# Worum es geht:
Bitte schreiben Sie alle folgenden Einträge Zeile für Zeile ab, ohne etwas daran zu ändern.

(Auszug aus einer Datendatei)
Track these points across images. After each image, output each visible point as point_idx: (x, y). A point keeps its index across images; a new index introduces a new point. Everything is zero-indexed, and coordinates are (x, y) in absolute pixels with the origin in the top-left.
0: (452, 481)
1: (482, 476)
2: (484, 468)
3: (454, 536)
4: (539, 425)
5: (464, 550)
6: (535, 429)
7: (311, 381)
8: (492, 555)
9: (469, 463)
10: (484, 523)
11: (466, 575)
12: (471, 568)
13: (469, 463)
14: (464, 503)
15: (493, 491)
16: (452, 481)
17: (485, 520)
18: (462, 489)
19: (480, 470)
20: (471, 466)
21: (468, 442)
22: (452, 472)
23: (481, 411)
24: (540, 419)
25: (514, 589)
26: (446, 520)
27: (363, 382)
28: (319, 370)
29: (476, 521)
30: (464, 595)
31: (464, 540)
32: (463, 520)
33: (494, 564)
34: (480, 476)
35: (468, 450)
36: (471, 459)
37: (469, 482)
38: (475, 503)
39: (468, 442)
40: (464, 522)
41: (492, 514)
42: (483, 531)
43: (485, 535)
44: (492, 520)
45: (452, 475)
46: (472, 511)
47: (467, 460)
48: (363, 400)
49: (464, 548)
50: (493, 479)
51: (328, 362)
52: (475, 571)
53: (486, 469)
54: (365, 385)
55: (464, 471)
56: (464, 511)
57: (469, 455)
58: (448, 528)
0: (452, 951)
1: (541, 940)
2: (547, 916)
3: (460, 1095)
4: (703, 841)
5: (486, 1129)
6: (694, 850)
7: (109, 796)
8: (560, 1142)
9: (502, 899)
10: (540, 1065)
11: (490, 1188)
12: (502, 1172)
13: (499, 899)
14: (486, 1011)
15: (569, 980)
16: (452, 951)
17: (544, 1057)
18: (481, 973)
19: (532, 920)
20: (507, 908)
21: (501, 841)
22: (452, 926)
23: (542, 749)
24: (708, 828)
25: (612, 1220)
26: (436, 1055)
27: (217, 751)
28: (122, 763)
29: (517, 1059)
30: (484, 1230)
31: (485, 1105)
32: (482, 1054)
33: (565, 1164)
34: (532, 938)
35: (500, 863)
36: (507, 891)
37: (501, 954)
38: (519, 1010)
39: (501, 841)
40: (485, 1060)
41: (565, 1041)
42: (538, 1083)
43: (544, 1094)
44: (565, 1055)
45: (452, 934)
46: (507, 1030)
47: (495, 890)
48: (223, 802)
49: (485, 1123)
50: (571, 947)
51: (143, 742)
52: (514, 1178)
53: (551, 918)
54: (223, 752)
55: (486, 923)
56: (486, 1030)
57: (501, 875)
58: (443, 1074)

# Antwort:
Track these points across images. After each image, output each visible point as point_idx: (x, y). A point keeps its index across images; a new index introduces a new point. Everything is zero-indexed, and coordinates are (x, y) in absolute pixels with the origin in the top-left.
0: (452, 481)
1: (482, 476)
2: (484, 468)
3: (454, 536)
4: (539, 425)
5: (464, 550)
6: (535, 429)
7: (311, 381)
8: (492, 555)
9: (469, 463)
10: (484, 523)
11: (466, 575)
12: (471, 568)
13: (469, 463)
14: (464, 503)
15: (493, 491)
16: (452, 481)
17: (485, 520)
18: (462, 489)
19: (480, 470)
20: (471, 466)
21: (468, 442)
22: (452, 472)
23: (481, 411)
24: (540, 419)
25: (514, 589)
26: (446, 520)
27: (363, 382)
28: (319, 370)
29: (476, 521)
30: (464, 595)
31: (464, 540)
32: (463, 520)
33: (494, 564)
34: (480, 476)
35: (468, 450)
36: (471, 459)
37: (469, 482)
38: (475, 503)
39: (468, 442)
40: (464, 522)
41: (492, 514)
42: (483, 531)
43: (485, 535)
44: (492, 520)
45: (452, 475)
46: (472, 511)
47: (467, 460)
48: (363, 400)
49: (464, 548)
50: (493, 479)
51: (328, 362)
52: (475, 571)
53: (486, 469)
54: (365, 385)
55: (464, 471)
56: (464, 511)
57: (469, 455)
58: (448, 528)
0: (452, 951)
1: (541, 940)
2: (547, 916)
3: (460, 1095)
4: (703, 841)
5: (486, 1129)
6: (694, 850)
7: (109, 796)
8: (560, 1142)
9: (502, 899)
10: (540, 1065)
11: (490, 1188)
12: (502, 1172)
13: (499, 899)
14: (486, 1011)
15: (569, 980)
16: (452, 951)
17: (544, 1057)
18: (481, 973)
19: (532, 920)
20: (507, 908)
21: (501, 841)
22: (452, 926)
23: (542, 749)
24: (708, 828)
25: (612, 1220)
26: (436, 1055)
27: (217, 751)
28: (122, 763)
29: (517, 1059)
30: (484, 1230)
31: (485, 1105)
32: (482, 1054)
33: (565, 1164)
34: (532, 938)
35: (500, 863)
36: (507, 891)
37: (501, 954)
38: (519, 1010)
39: (501, 841)
40: (485, 1060)
41: (565, 1041)
42: (538, 1083)
43: (544, 1094)
44: (565, 1055)
45: (452, 934)
46: (507, 1030)
47: (495, 890)
48: (223, 802)
49: (485, 1123)
50: (571, 947)
51: (143, 742)
52: (514, 1178)
53: (551, 918)
54: (223, 752)
55: (486, 923)
56: (486, 1030)
57: (501, 875)
58: (443, 1074)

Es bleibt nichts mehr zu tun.